REQUIRED ACTION
Turn the part that opens with the line containing "You are standing" and closes with the line containing "[630,312] from the first image?" into a Markdown table with the columns Number and Line. Number each line and leave out blank lines.

___ EXTRACTED DATA ___

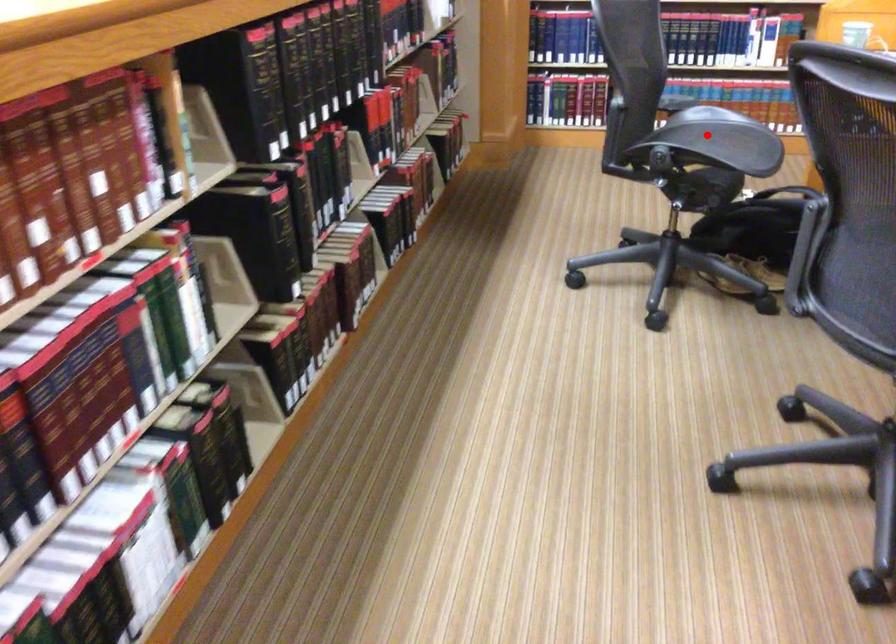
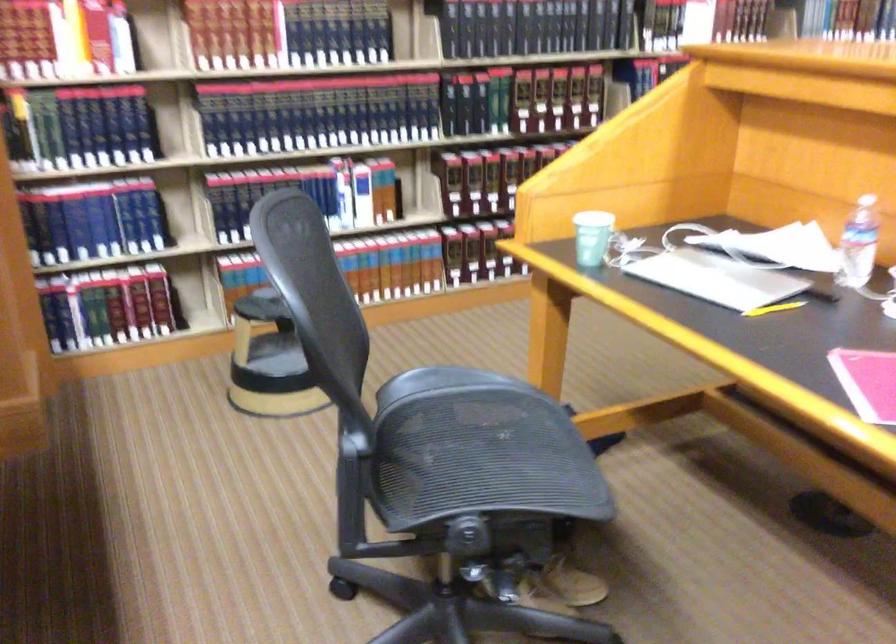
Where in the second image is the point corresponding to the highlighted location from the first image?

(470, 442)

___
___ EXTRACTED DATA ___

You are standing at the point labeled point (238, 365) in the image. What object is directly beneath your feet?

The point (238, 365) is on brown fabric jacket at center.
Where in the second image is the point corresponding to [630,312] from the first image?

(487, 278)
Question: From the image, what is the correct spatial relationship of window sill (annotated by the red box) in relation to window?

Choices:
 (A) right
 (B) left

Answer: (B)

___

ANSWER TO THIS TASK
| Number | Line |
|---|---|
| 1 | You are standing at the point labeled point (238, 365) in the image. What object is directly beneath your feet? |
| 2 | The point (238, 365) is on brown fabric jacket at center. |
| 3 | Where in the second image is the point corresponding to [630,312] from the first image? |